Brief →
Lift out, unaltered, the lines of the material below between the line holding "U1 pin IN: VBUS -> +9V" and the line holding "U46: NOR 74HC02", counting both.

Exercise data →
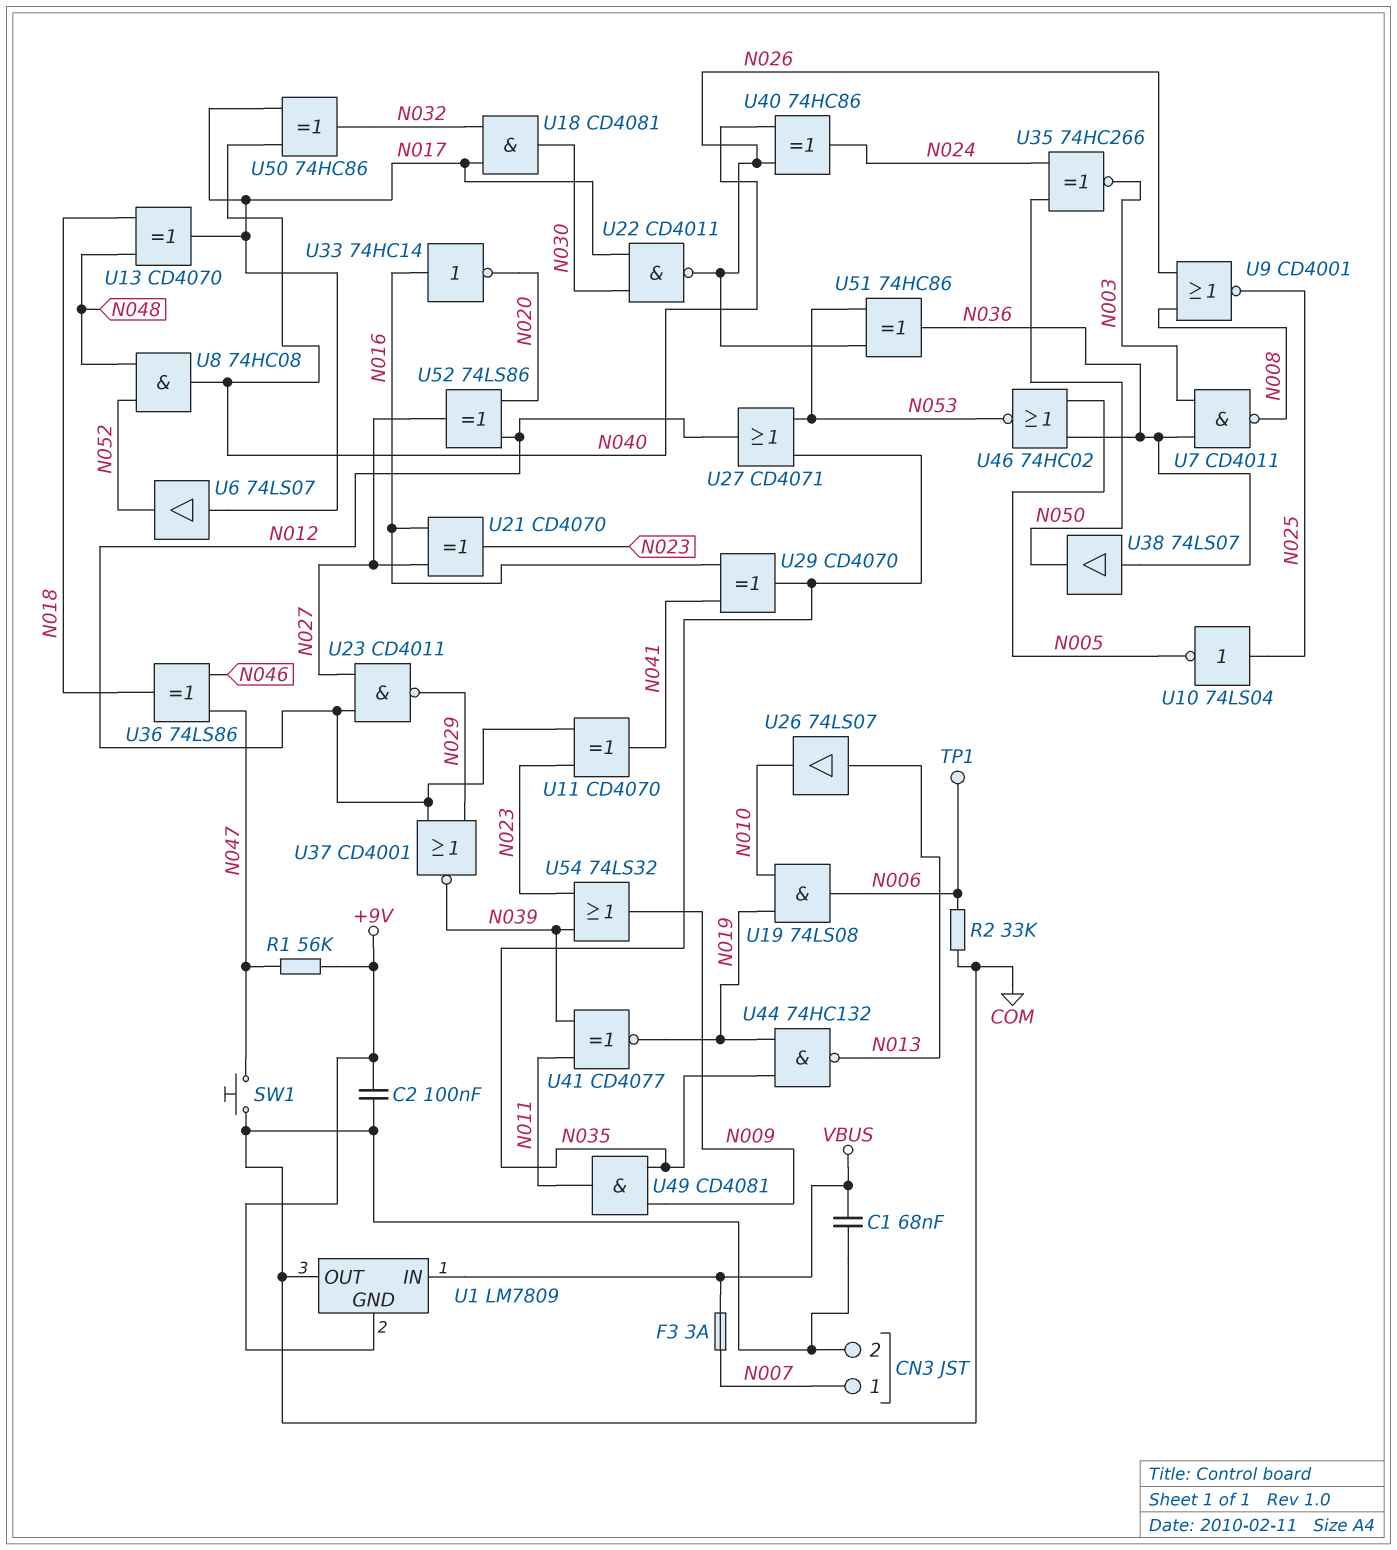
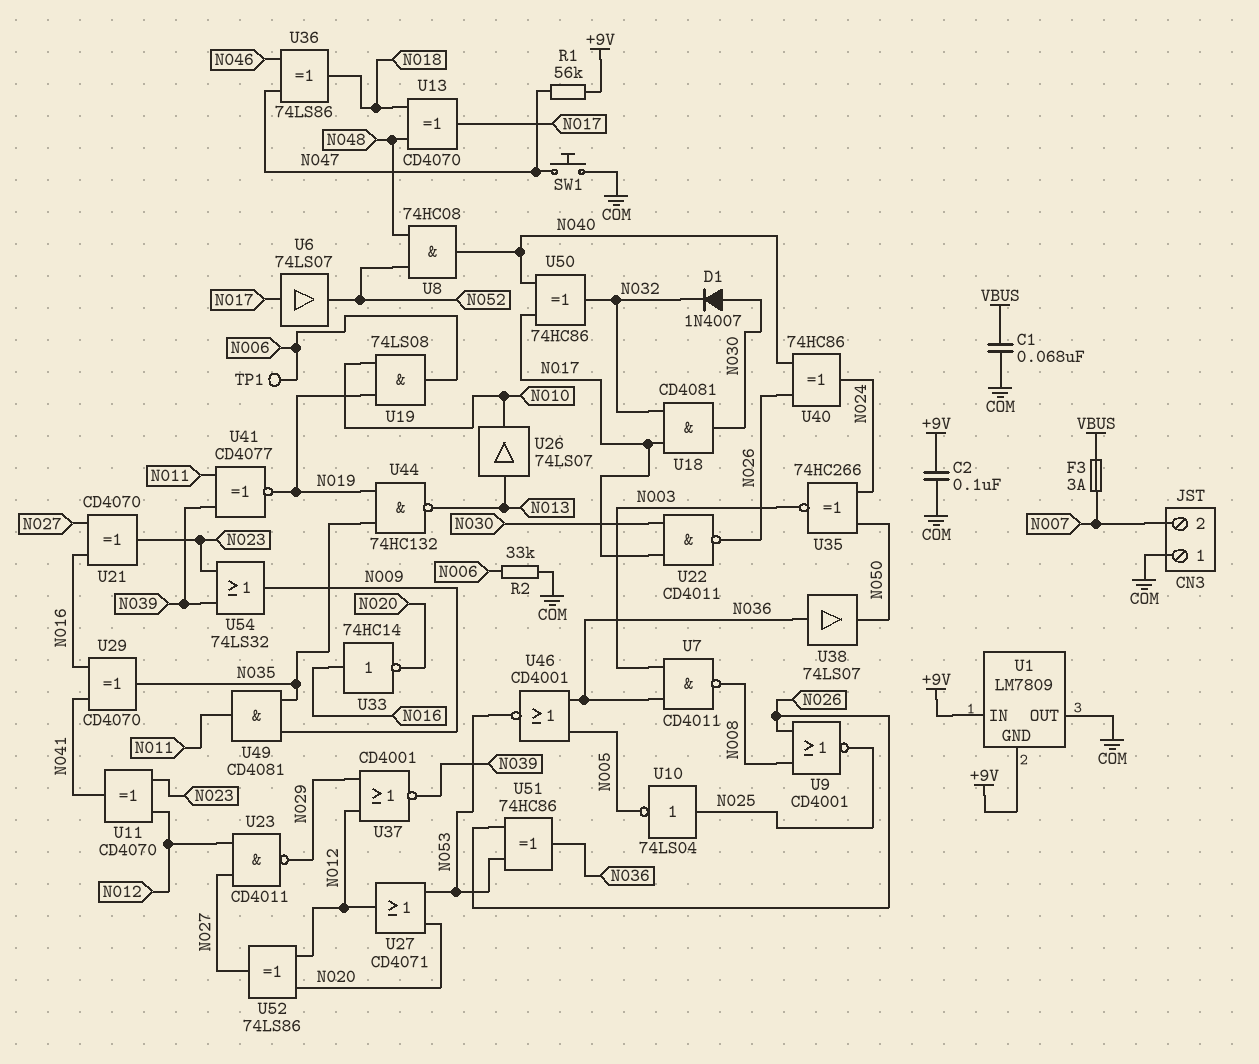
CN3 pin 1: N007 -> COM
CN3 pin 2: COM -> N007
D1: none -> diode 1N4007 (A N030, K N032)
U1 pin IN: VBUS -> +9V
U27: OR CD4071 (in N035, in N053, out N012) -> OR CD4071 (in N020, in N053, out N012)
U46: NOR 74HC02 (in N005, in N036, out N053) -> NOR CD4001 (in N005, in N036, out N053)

...

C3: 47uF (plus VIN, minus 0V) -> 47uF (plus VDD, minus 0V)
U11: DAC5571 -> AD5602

Result of this task →
U1 pin IN: VBUS -> +9V
U27: OR CD4071 (in N035, in N053, out N012) -> OR CD4071 (in N020, in N053, out N012)
U46: NOR 74HC02 (in N005, in N036, out N053) -> NOR CD4001 (in N005, in N036, out N053)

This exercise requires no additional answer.